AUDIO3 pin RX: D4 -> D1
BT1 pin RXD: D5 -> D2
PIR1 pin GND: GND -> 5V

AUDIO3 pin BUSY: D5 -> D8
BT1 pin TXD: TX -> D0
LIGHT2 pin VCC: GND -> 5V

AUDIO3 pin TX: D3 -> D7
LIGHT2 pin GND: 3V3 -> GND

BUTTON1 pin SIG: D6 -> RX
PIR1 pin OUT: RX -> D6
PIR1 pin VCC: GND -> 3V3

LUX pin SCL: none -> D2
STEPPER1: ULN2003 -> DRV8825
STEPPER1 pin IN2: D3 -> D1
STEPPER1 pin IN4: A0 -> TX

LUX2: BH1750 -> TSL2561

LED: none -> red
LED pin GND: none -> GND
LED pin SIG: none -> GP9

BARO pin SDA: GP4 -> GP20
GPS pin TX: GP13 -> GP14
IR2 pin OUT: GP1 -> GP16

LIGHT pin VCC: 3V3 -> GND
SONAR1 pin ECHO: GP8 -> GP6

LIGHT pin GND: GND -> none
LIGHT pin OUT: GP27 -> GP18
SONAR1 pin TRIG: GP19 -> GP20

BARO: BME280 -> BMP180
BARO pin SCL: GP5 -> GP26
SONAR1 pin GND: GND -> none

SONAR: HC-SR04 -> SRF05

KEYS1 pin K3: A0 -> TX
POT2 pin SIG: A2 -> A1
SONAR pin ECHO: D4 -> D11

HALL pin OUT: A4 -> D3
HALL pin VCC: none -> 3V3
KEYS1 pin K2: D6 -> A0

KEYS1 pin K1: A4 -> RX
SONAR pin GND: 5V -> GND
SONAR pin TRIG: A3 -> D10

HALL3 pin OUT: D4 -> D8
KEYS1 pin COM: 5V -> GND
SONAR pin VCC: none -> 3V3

════════════════════

PROBLEM: Repeat the records above line by line, from the first line through the line that contains "PIR1 pin VCC: GND -> 3V3".

COMPLETED TASK:
AUDIO3 pin RX: D4 -> D1
BT1 pin RXD: D5 -> D2
PIR1 pin GND: GND -> 5V

AUDIO3 pin BUSY: D5 -> D8
BT1 pin TXD: TX -> D0
LIGHT2 pin VCC: GND -> 5V

AUDIO3 pin TX: D3 -> D7
LIGHT2 pin GND: 3V3 -> GND

BUTTON1 pin SIG: D6 -> RX
PIR1 pin OUT: RX -> D6
PIR1 pin VCC: GND -> 3V3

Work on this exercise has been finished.